* **What is expected**
What lines of the material hold the string "degrees"? Pull each of them out.

* **Records to process**
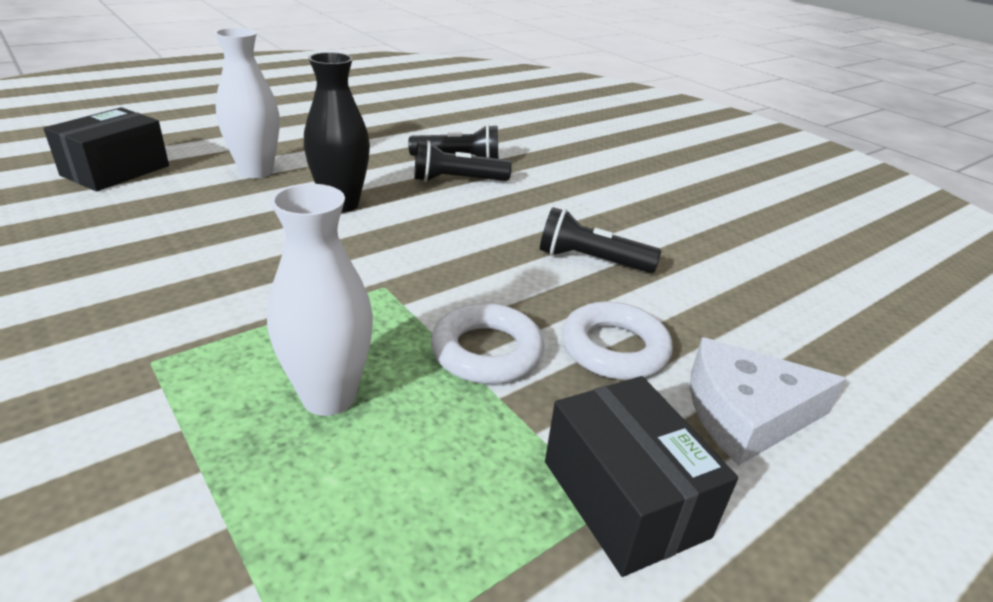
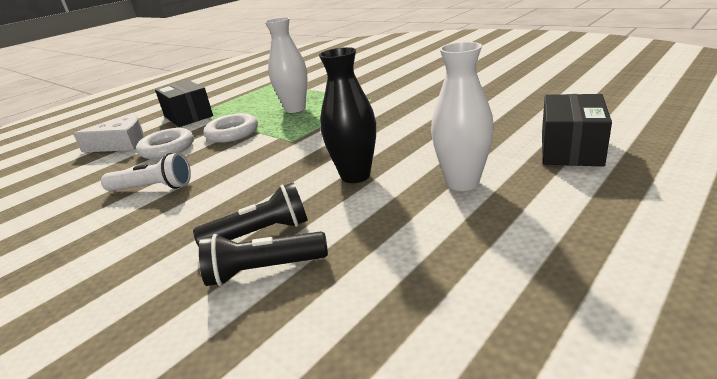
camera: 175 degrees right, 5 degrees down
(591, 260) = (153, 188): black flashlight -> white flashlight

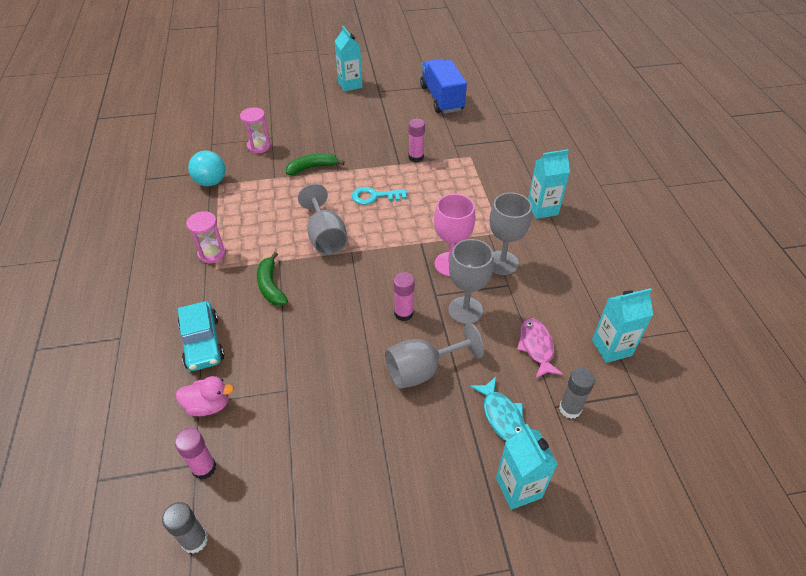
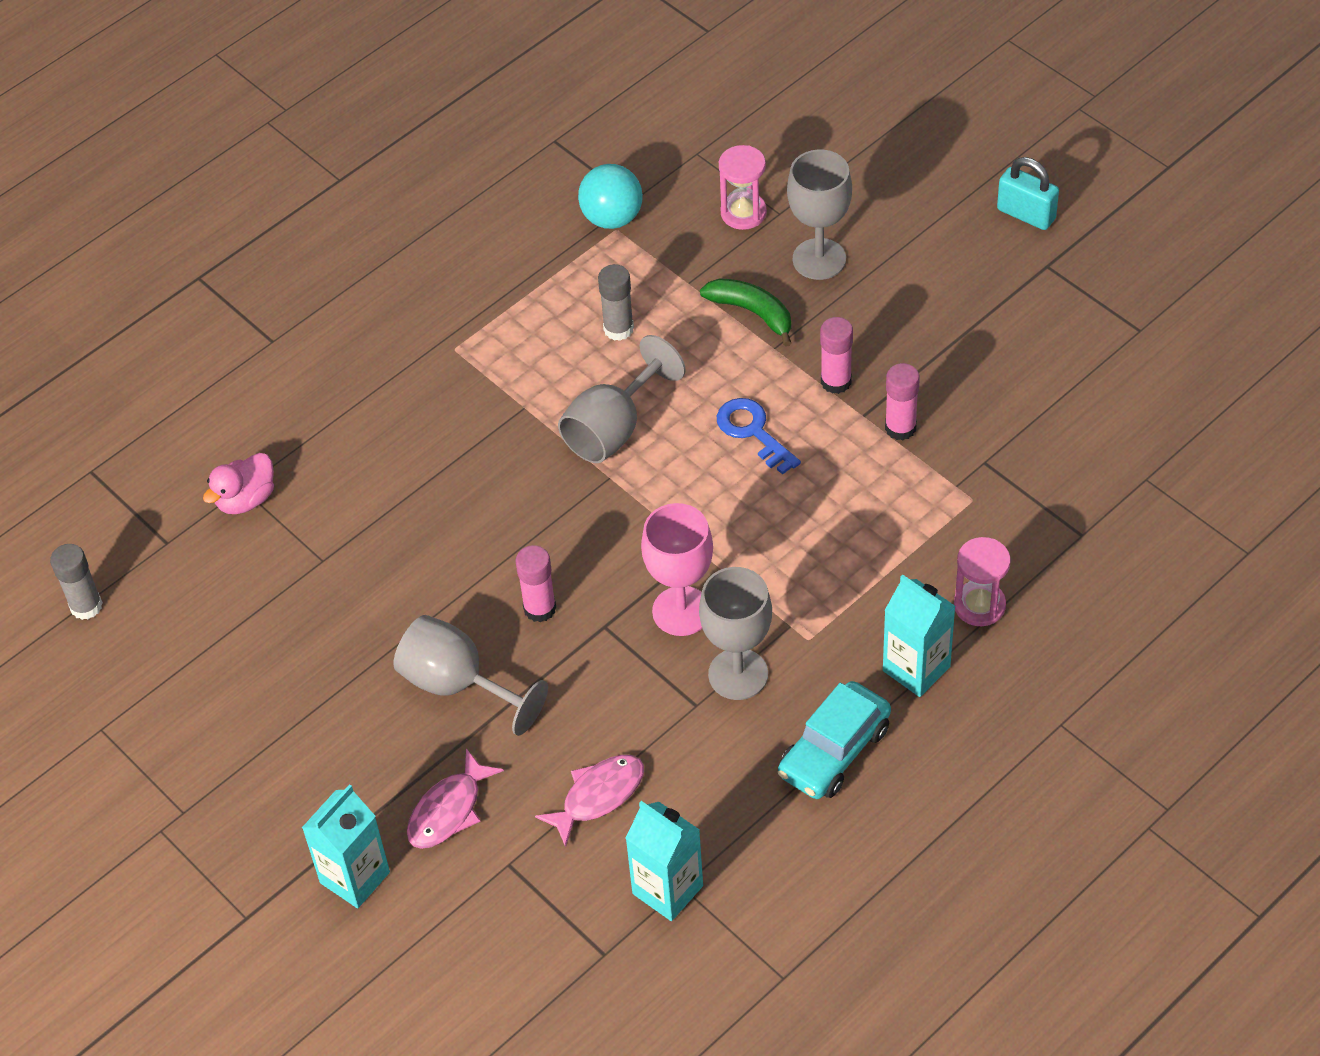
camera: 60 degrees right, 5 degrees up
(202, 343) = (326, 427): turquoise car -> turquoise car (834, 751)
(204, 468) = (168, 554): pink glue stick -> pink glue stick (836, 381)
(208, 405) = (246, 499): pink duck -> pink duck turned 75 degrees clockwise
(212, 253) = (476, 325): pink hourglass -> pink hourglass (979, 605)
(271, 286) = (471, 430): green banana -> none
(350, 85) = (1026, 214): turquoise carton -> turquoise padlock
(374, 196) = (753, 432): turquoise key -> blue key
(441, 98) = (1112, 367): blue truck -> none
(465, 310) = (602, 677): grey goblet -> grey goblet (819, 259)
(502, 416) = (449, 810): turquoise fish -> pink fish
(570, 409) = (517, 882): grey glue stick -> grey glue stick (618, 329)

--

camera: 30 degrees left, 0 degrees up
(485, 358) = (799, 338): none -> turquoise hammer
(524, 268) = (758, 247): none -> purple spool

* **Exercise solution**
camera: 175 degrees right, 5 degrees down
camera: 60 degrees right, 5 degrees up
(208, 405) = (246, 499): pink duck -> pink duck turned 75 degrees clockwise
camera: 30 degrees left, 0 degrees up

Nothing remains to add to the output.